Goal of the exercise: Show every line of the data below that contains the string "kern".

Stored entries
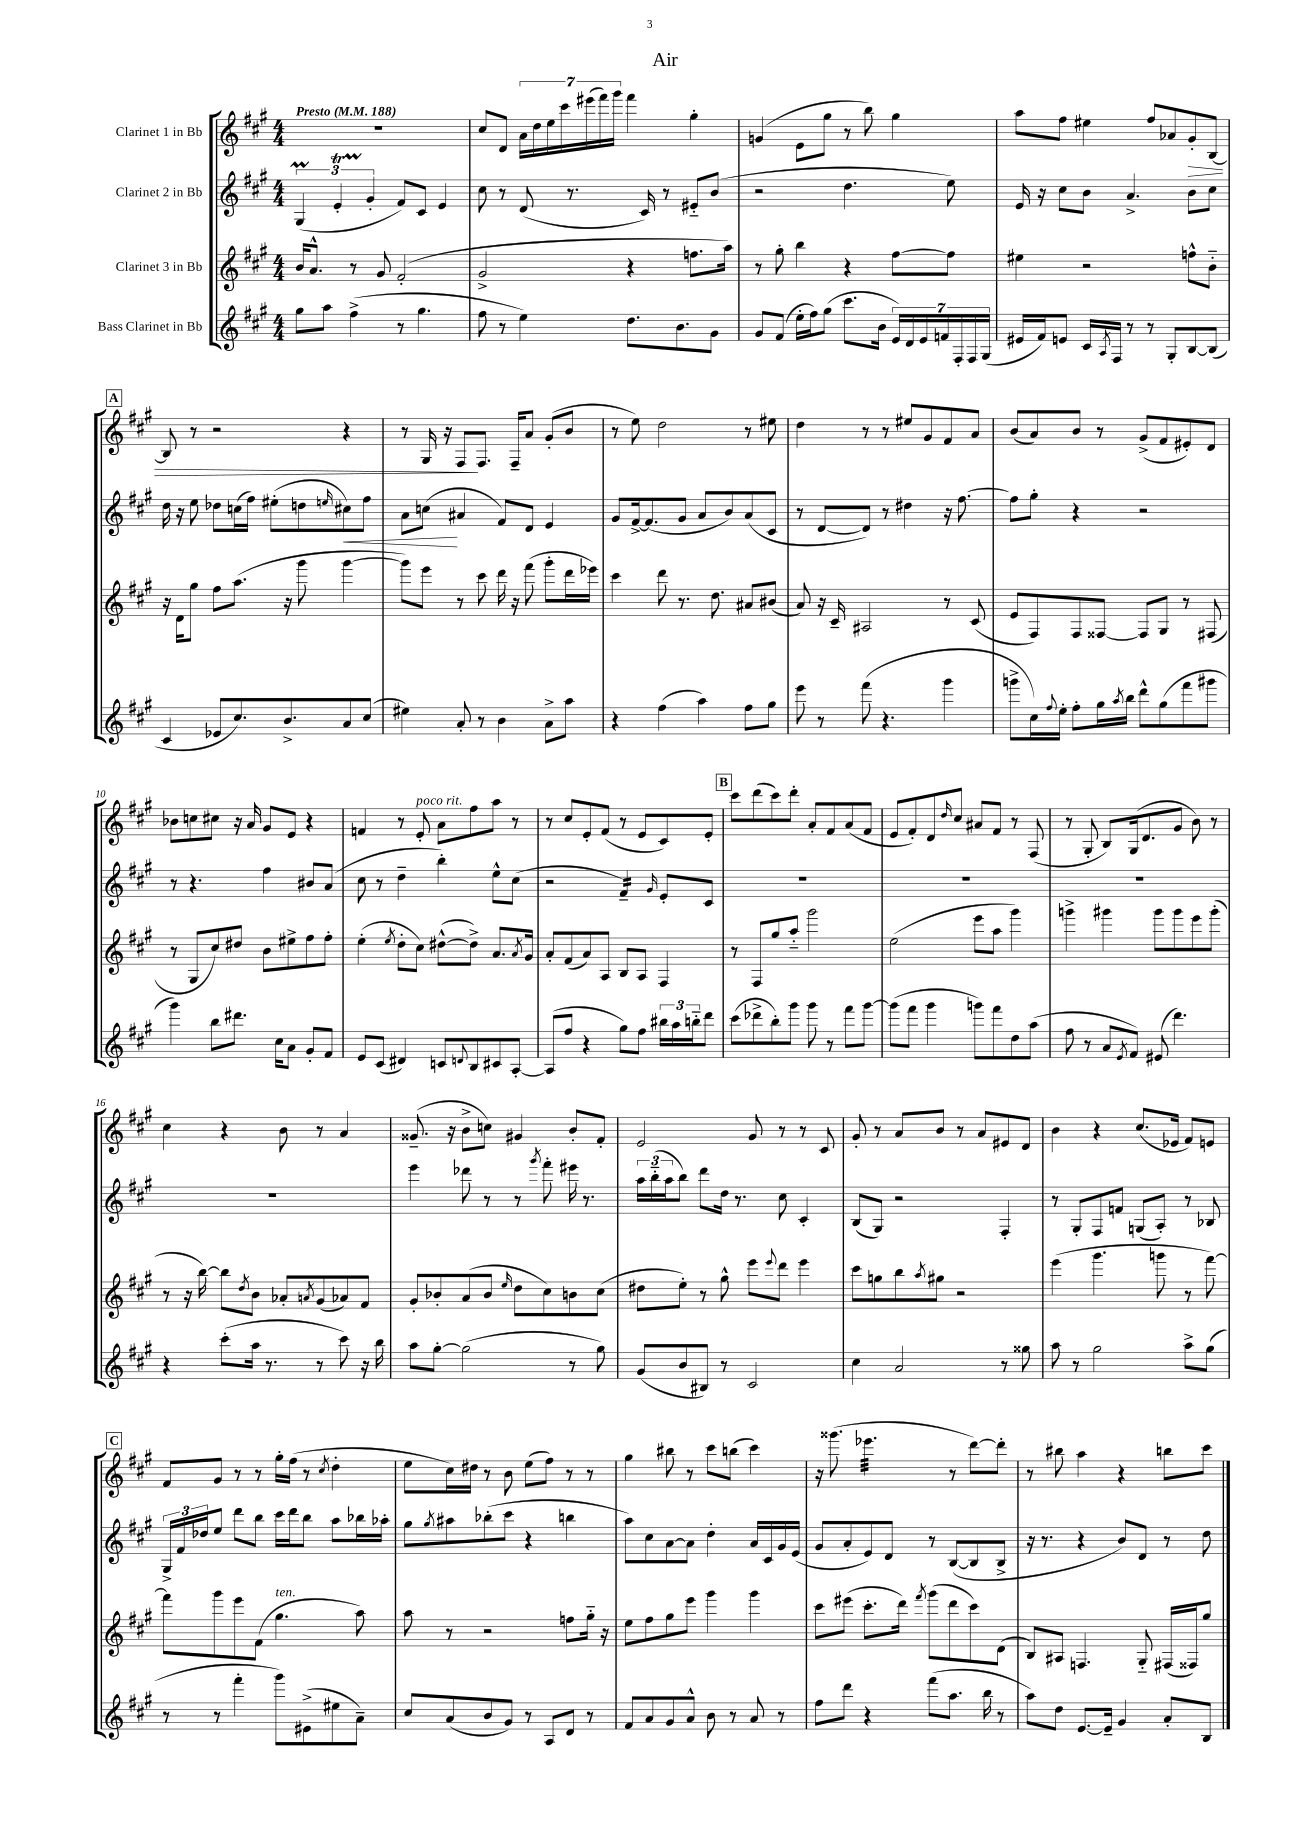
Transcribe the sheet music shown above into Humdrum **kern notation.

**kern	**kern	**kern	**kern
*staff4	*staff3	*staff2	*staff1
*clefG2	*clefG2	*clefG2	*clefG2
*k[f#c#g#]	*k[f#c#g#]	*k[f#c#g#]	*k[f#c#g#]
*M4/4	*M4/4	*M4/4	*M4/4
*MM188	*MM188	*MM188	*MM188
8gg#	16b	(6G#	1r
.	8.a^^	.	.
8aa	.	.	.
.	.	6e'	.
(4ff#^	8r	.	.
.	.	6g#'	.
.	8g#	.	.
8r	(2f#'	8f#)	.
4.gg#	.	8c#	.
.	.	4e	.
=	=	=	=
8ff#	2g#^	8cc#	8cc#
8r	.	8r	8d
4ee)	.	(8d	28a
.	.	.	28dd
.	.	.	28ee
.	.	.	28ccc#
.	.	8.r	.
.	.	.	(28eee#
.	.	.	28fff#)
.	.	.	28ggg#
8.dd	4r	.	4fff#
.	.	16c#)	.
.	.	8r	.
8.b	.	.	.
.	8.ff	8e#'~	4gg#'
8g#	.	(8b	.
.	16aa)	.	.
=	=	=	=
8g#	8r	2r	(4g
(8f#	8gg#'	.	.
16ee'	4bb	.	8e
16ff#)	.	.	.
(8gg#	.	.	8gg#
8.ccc#	4r	4.dd	8r
.	.	.	8bb)
16b	.	.	.
28e)	[8ff#	.	4gg#
28d	.	.	.
28e	.	.	.
28f	.	.	.
.	8ff#]	8ee)	.
28F#'	.	.	.
28F#	.	.	.
(28G#	.	.	.
=	=	=	=
16e#	4ee#	16e	8aa
16f#)	.	16r	.
8e	.	8cc#	8ff#
16c#	2r	8b	4ee#
8qA	.	.	.
16F#	.	.	.
8r	.	4.a^	.
8r	.	.	8ff#
8G#'	.	.	8a-
[8B	8ff^^	8b	8g#'
(8B]	8b'~	8cc#	[8B
=	=	=	=
4c#	16r	16dd	8B]
.	16d	16r	.
.	8gg#	8ee	8r
8e-	8ff#	8dd-	2r
8.cc#)	(8.aa	(16cc	.
.	.	16ff#)	.
.	.	(8ee#'	.
8.b^	16r	.	.
.	8ggg#	8dd	.
.	.	16qqee	.
8a	[4ggg#	8cc#)	4r
(8cc#	.	8ff#	.
=	=	=	=
4ee#)	8ggg#])	8a	8r
.	8eee	(8cc	16G#
.	.	.	16r
8a'	8r	4a#	8F#
8r	8ccc#	.	8.F#
4b	16ddd	8f#)	.
.	16r	.	16F#~
.	(8fff#	8d	8a
8a^	8ggg#'	4e	(8g#'
8aa	16ddd	.	8b
.	16eee-)	.	.
=	=	=	=
4r	4ccc#	8g#	8r
.	.	[16f#^	8ee)
.	.	(8.f#]	.
(4ff#	8ddd	.	2dd
.	8.r	8g#	.
4aa)	.	8a	.
.	8.dd	.	.
.	.	8b)	.
8ff#	8a#	(8a	8r
8gg#	(8b#	8c#	8ee#
=	=	=	=
8eee	8a)	8r	4dd
8r	16r	[8d	.
.	16c#~	.	.
(8fff#	2A#	8d])	8r
4.r	.	8r	8r
.	.	4dd#	8ee#
.	.	.	8g#
4ggg#	8r	16r	8f#
.	.	[8.ff#	.
.	(8c#	.	8a
=	=	=	=
8ggg^	8e	8ff#]	(8b
16cc#)	8F#)	8gg#'	8a)
8qqff#	.	.	.
16ee'	.	.	.
8ff#'	8F#	4r	8b
16gg#	[8F##	.	8r
8qaa	.	.	.
16bb	.	.	.
8ddd^^	8F##]	2r	(8g#^
(8gg#	8G#	.	8f#
8fff#	8r	.	8e#')
8ggg#	(8F#	.	8d
=	=	=	=
4ggg#)	8r	8r	8b-
.	8G#	4.r	8cc
8bb	8cc#)	.	8cc#
8.ddd#	8dd#	.	16r
.	.	.	16a
.	8b	4ff#	8g#
16cc#	.	.	.
8a	8ee#^	.	8e
8g#'	8ff#	8b#	4r
8f#	8ff#'	(8a	.
=	=	=	=
8e	(4ee'	8cc#	4f
(8c#	.	8r	.
.	8qee	.	.
4d#)	8dd'	4dd~	8r
.	8cc#)	.	8e'
8c	([8dd#^^	4bb')	8a
8qqd	.	.	.
8B	8dd#^])	.	8ff#
8c#	8.a	8ee^^	8aa
[8A'	.	(8cc#	8r
.	8qa	.	.
.	16g#	.	.
=	=	=	=
(8A]	8a'	2r	8r
8ff#	(8f#	.	8cc#
4r	8a)	.	8e'
.	8A	.	(8f#
8gg#)	8B	4f#~)	8r
8ff#	8A	.	8e
.	.	16qqg#	.
24bb#	4F#	8e'	8c#)
24aa	.	.	.
24bb'~	.	.	.
8ddd	.	8c#	8e'
=	=	=	=
(8ccc#	8r	1r	8ccc#
8ddd-^	8F#	.	(8ddd
8bb')	8gg#	.	8ccc#)
8ggg#	8aa'~	.	8ddd'
8ggg#	2ggg#	.	8a'
8r	.	.	8f#
8fff#	.	.	(8a
[8ggg#	.	.	8f#
=	=	=	=
(8ggg#]	(2ee	1r	8e
8fff#	.	.	8f#')
4ggg#	.	.	8d
.	.	.	16qqdd
.	.	.	8cc#
8ggg)	8eee	.	8a#
8fff#	8aa	.	8f#
8dd	4ggg#)	.	8r
(8aa	.	.	(8F#
=	=	=	=
8ff#	4ggg^	1r	8r
8r	.	.	8G#'
8a	4ggg#	.	8B)
8qe	.	.	.
8f#)	.	.	(16G#
.	.	.	8.d
(8e#	8ggg#	.	.
4.ddd)	8ggg#	.	8g#
.	8eee	.	8b)
.	(8ggg#'	.	8r
=	=	=	=
4r	8r	1r	4cc#
.	16r	.	.
.	[16bb)	.	.
(8ccc#'	8bb]	.	4r
.	8qdd	.	.
16aa	8b	.	.
8.r	.	.	.
.	8a-'	.	8b
.	8qa	.	.
8r	(8g#	.	8r
8ccc#)	8a-)	.	4a
16r	8f#	.	.
16bb	.	.	.
=	=	=	=
8aa	8g#'	4eee	(8.g##~
[8gg#'	8b-'	.	.
.	.	.	16r
(2gg#]	(8a	8ddd-	8b^
.	8b-	8r	8cc)
.	16qqee	.	.
.	8dd	8r	4g#
.	.	8qggg#	.
.	8cc#)	8fff#'	.
8r	8b	16eee#	8b'
.	.	8.r	.
8gg#)	(8cc#	.	8f#'
=	=	=	=
(8g#	8dd#	24aa	2e
.	.	(24bb'~	.
.	.	24aa	.
8b	8ee')	8bb)	.
8B#)	8r	8ddd	.
8r	8gg#^^	16dd	.
.	.	8.r	.
2c#	8eee	.	8g#
.	8qqeee	.	.
.	8ddd	8cc#	8r
.	4eee	4c#'	8r
.	.	.	8c#
=	=	=	=
4cc#	8ccc#	(8B	8g#'
.	8gg	8G#)	8r
2a	8bb	2r	8a
.	8qaa	.	.
.	8gg#	.	8b
.	2r	.	8r
.	.	.	8a
8r	.	4F#'	8e#
8gg##	.	.	8d
=	=	=	=
8aa	(4eee	8r	4b
8r	.	8G#'	.
2gg#	4.ggg#	8F#	4r
.	.	8f	.
.	.	(8G	(8.cc#
.	8ggg	8A')	.
.	.	.	16e-
8aa^	8r	8r	8f#)
(8gg#	[8fff#)	8B-	8e
=	=	=	=
8r	8fff#]	24G#^	8f#
.	.	24f#	.
.	.	24dd-	.
8r	8ggg#	8ee	8g#
4fff#'	8eee	8ddd	8r
.	(8f#	8bb	8r
8ggg#)	4.gg#	16ccc#	16gg#'
.	.	16ddd	(16ff#
(8e#^	.	8bb	8r
.	.	.	8qcc#
8ee#	.	8aa	4dd'
8a~)	8aa)	16bb-	.
.	.	16aa-'	.
=	=	=	=
8cc#	8aa	8gg#	8ee
.	.	8qgg#	.
(8a	8r	8aa#	16cc#)
.	.	.	16dd#
8b	2r	(8bb-'	8r
8g#)	.	8ccc#	8b
8r	.	4r	(8ee
8A	.	.	8ff#)
8d	8ff	4bb	8r
8r	16gg#'~	.	8r
.	16r	.	.
=	=	=	=
8f#	8ee	8aa)	4gg#
8a	8ff#	8cc#	.
8g#	8gg#	[8a	8bb#
8a^^	8eee	8a]	8r
8b	4ggg#	4dd'	8ccc#
8r	.	.	(8bb
8a	4ggg#	16a	4ccc#)
.	.	16c#	.
8r	.	16g#	.
.	.	(16e	.
=	=	=	=
8ff#	8ccc#	8g#	16r
.	.	.	(8.ggg##
8ddd	(8eee#	8a'	.
4r	8.ccc#'	8e)	4.eee-
.	.	8d	.
.	16ddd)	.	.
.	8qfff#	.	.
(8fff#	(8ggg#	8r	.
8.aa	8ddd	([8B	8r
.	8ccc#)	8B]	[8ddd)
16bb	.	.	.
8r	(8d	8B^	8ddd']
=	=	=	=
8aa)	8B)	16r	8r
.	.	8.r	.
8dd	8A#	.	8bb#
[8.e	4.F	4r	4aa
16e~]	.	.	.
4g#	.	8b)	4r
.	8G#'~	8d	.
8a'	(16F#	8r	8bb
.	16F##)	.	.
8B	8gg#	8dd	8ccc#
==	==	==	==
*-	*-	*-	*-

Task response:
Transcribe the sheet music shown above into Humdrum **kern notation.
**kern	**kern	**kern	**kern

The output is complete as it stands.